**Provided information:**
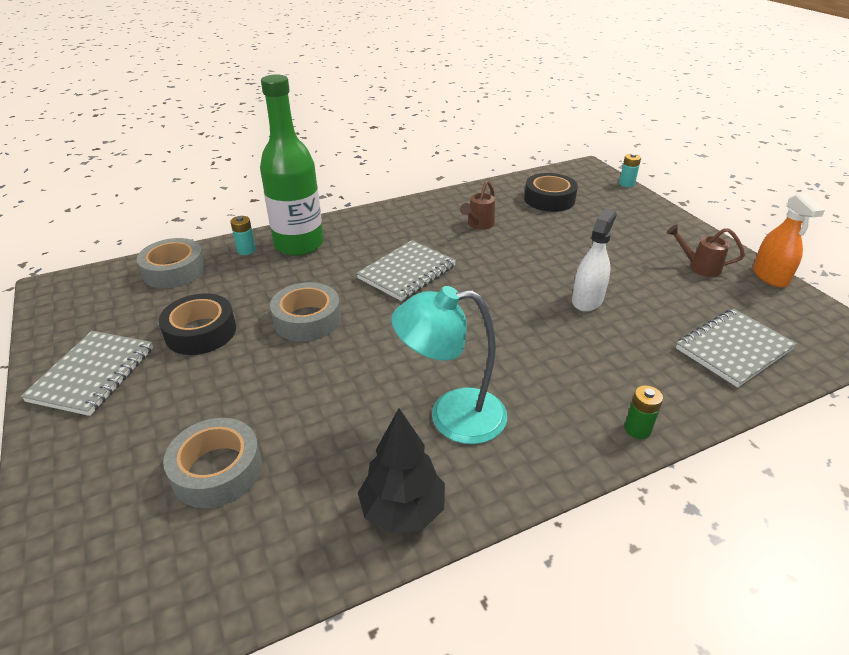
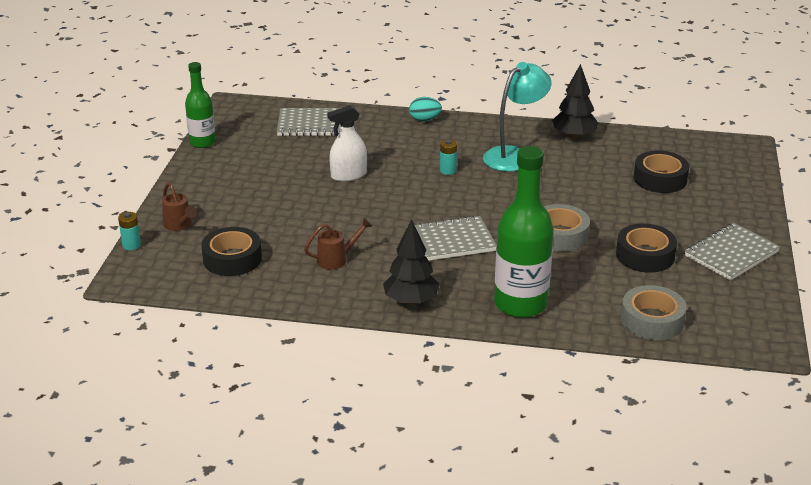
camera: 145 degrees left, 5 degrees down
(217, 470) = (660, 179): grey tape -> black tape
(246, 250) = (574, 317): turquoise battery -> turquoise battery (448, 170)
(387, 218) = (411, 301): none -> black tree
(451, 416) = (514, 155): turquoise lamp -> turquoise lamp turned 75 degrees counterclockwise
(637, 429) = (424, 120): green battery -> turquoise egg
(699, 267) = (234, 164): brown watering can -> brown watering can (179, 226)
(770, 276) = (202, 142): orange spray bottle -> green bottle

--

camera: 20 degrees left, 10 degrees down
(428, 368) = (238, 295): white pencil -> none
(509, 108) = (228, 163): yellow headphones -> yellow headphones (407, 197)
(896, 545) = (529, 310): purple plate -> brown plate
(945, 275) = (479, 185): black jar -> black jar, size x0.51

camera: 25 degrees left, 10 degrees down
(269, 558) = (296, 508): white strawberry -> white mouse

**Work instruction:** What is wanted is a copy of every line in the listing that includes the word "left".

**Written reply:**
camera: 145 degrees left, 5 degrees down
camera: 20 degrees left, 10 degrees down
camera: 25 degrees left, 10 degrees down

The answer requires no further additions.